Scan the data below for the string "moved". Copy every line where it appears.

________________________

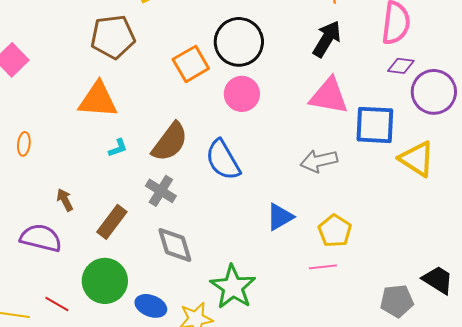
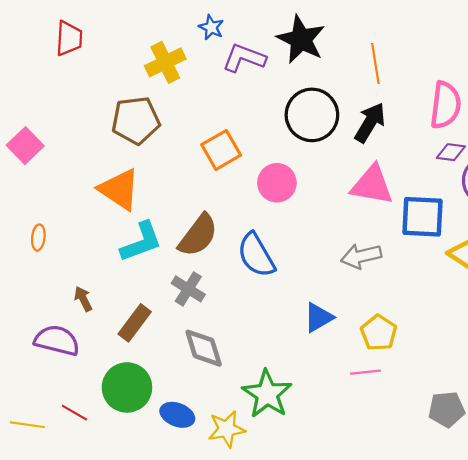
black circle: (239, 42) -> (312, 115), moved
orange triangle: (98, 100) -> (119, 189), turned 30
cyan L-shape: (118, 148) -> (141, 242), size x2.0

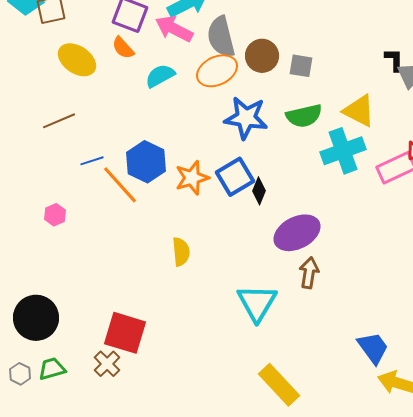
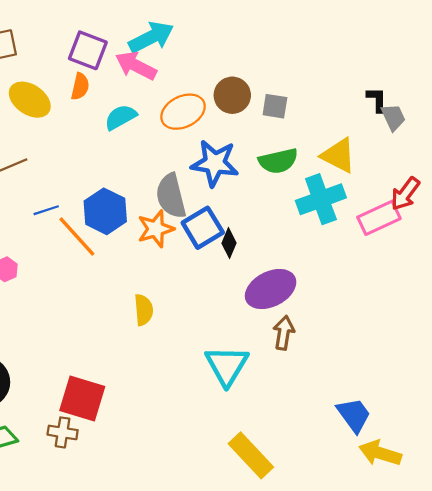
gray semicircle: (221, 37) -> (171, 196), moved
orange semicircle: (123, 48) -> (80, 86), turned -125
brown cross: (107, 364) -> (63, 432), turned -36

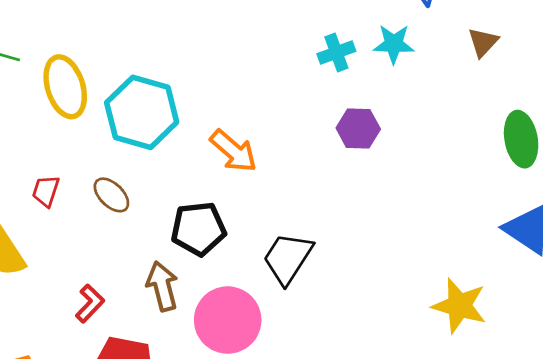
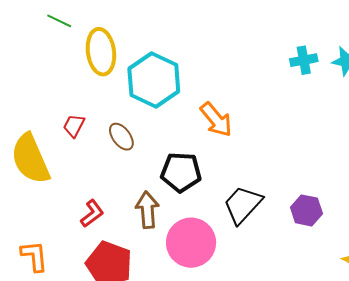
purple hexagon: (358, 128) -> (306, 210), moved

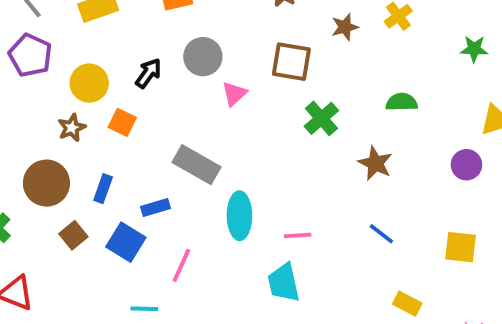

________________________

▶ **RESULT FOR THIS TASK**:
black circle: (239, 42) -> (312, 115), moved
gray semicircle: (221, 37) -> (171, 196), moved
purple hexagon: (358, 128) -> (306, 210), moved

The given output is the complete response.